## EXCERPTED DATA
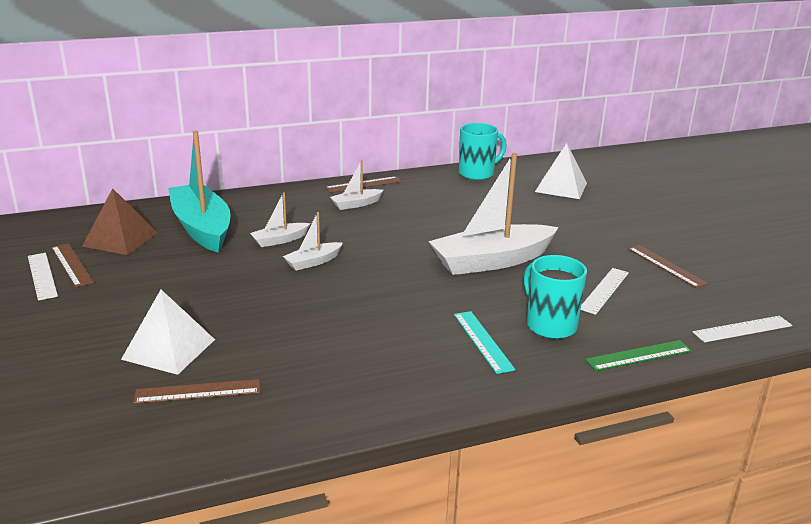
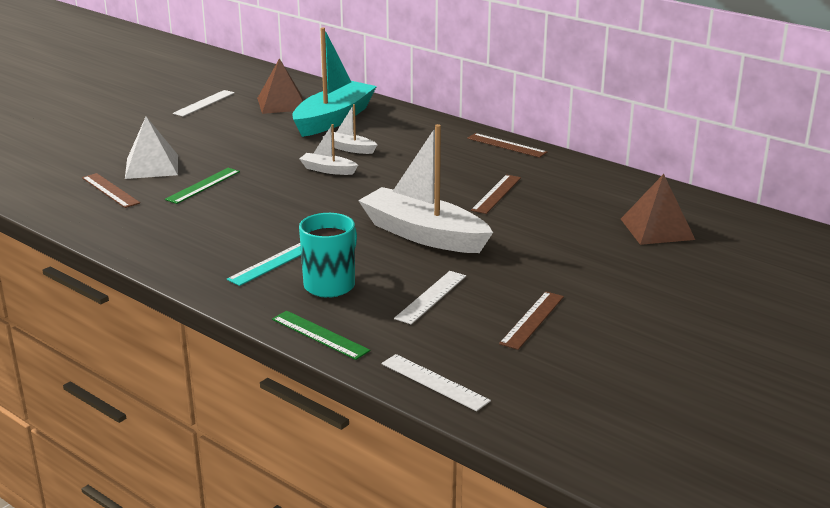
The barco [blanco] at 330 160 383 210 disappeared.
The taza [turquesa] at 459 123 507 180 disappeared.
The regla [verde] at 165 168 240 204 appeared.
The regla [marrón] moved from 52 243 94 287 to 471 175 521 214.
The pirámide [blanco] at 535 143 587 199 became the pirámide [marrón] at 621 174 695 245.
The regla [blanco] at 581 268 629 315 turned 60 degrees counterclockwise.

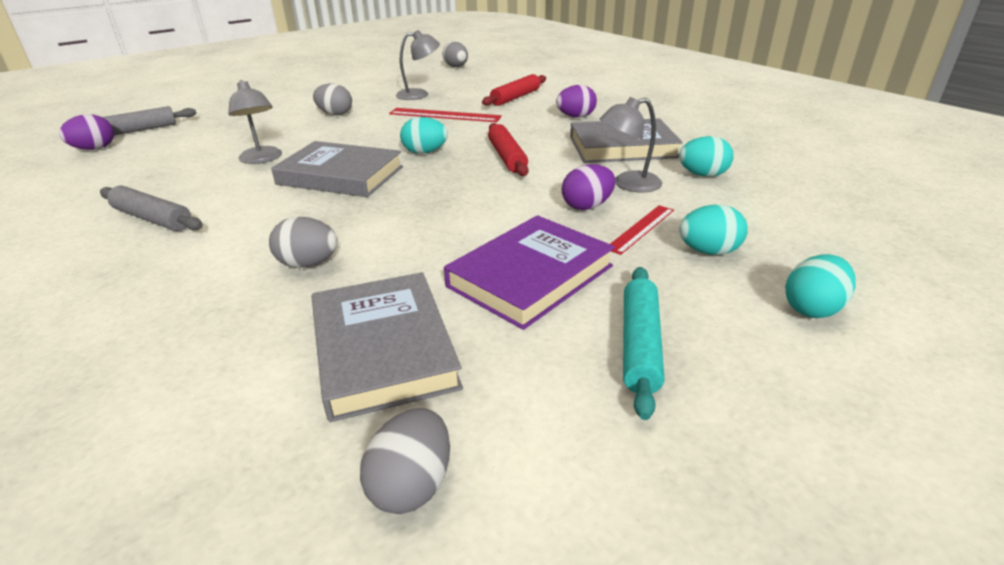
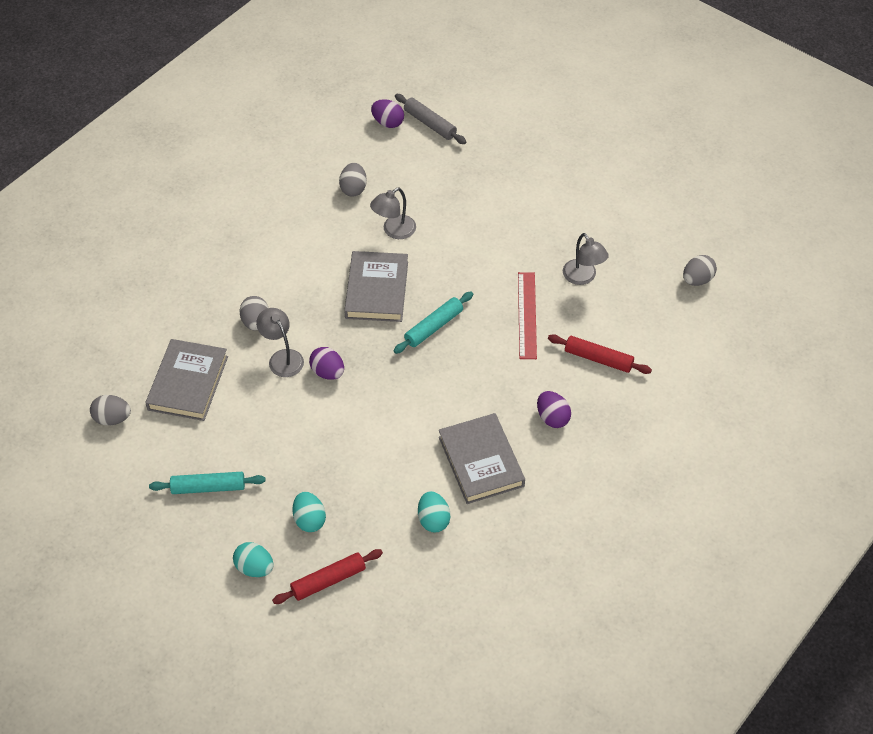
The rodillo [gris] at 100 186 203 231 disappeared.
The libro [morado] at 444 215 615 330 disappeared.
The regla [rojo] at 610 205 674 255 disappeared.
The huevo [gris] moved from 313 83 352 115 to 339 163 367 197.
The rodillo [rojo] moved from 488 123 529 176 to 272 549 383 604.
The huevo [morado] moved from 562 164 616 210 to 309 347 344 380.
The lámpara [gris] moved from 600 97 662 192 to 256 308 304 377.
The huevo [turquesa] at 400 117 448 154 was replaced by the rodillo [turquesa] at 394 291 473 354.
The libro [gris] at 311 272 463 422 turned 45 degrees counterclockwise.

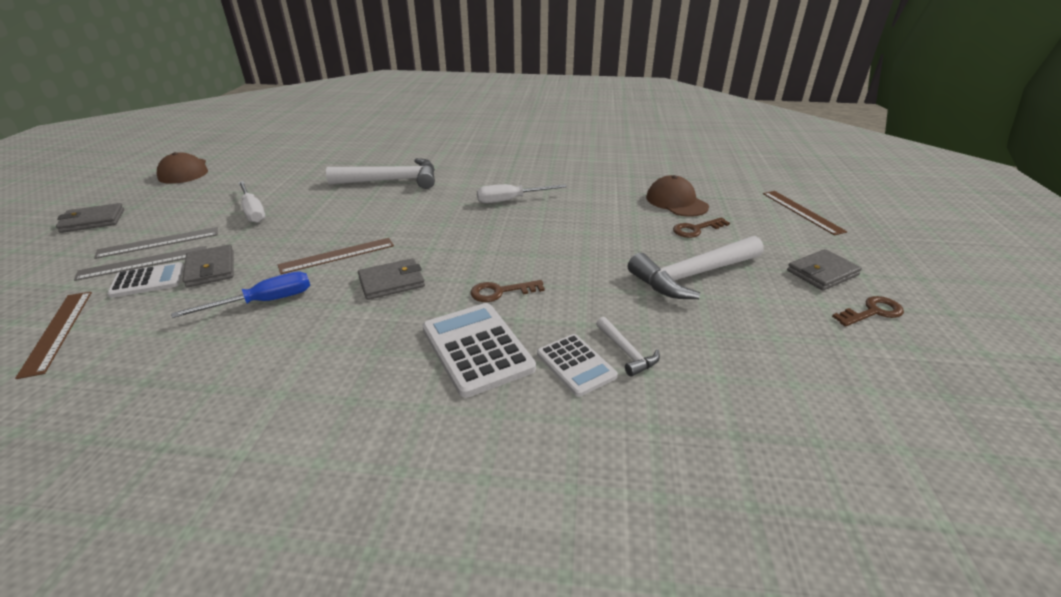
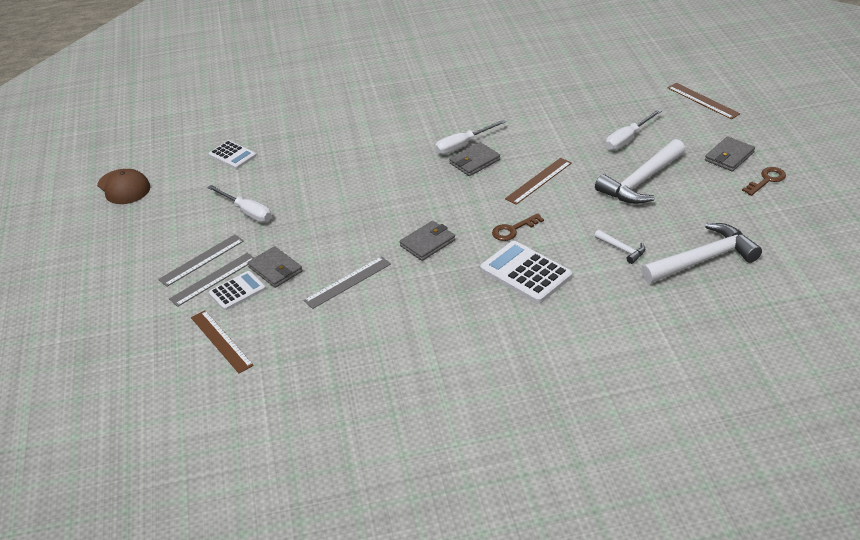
The gorra [marrón] at 646 175 709 217 disappeared.
The cartera [gris] moved from 56 203 124 233 to 449 142 500 176.
The regla [marrón] moved from 278 238 394 274 to 505 158 572 205.
The martillo [blanco] moved from 326 158 435 189 to 641 223 762 283.
The calculadora [blanco] moved from 537 334 618 397 to 209 140 256 169.
The destornillador [azul] at 171 271 310 318 was replaced by the regla [gris] at 304 256 391 309.
The llave [marrón] at 673 217 730 238 was replaced by the destornillador [blanco] at 606 109 662 150.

## WORK ITEM
Repeat only the stretch of lines that opens with the line containing "The destornillador [azul]" and closes with the final line of the entries, both included, exactly as written.

## TASK OUTPUT
The destornillador [azul] at 171 271 310 318 was replaced by the regla [gris] at 304 256 391 309.
The llave [marrón] at 673 217 730 238 was replaced by the destornillador [blanco] at 606 109 662 150.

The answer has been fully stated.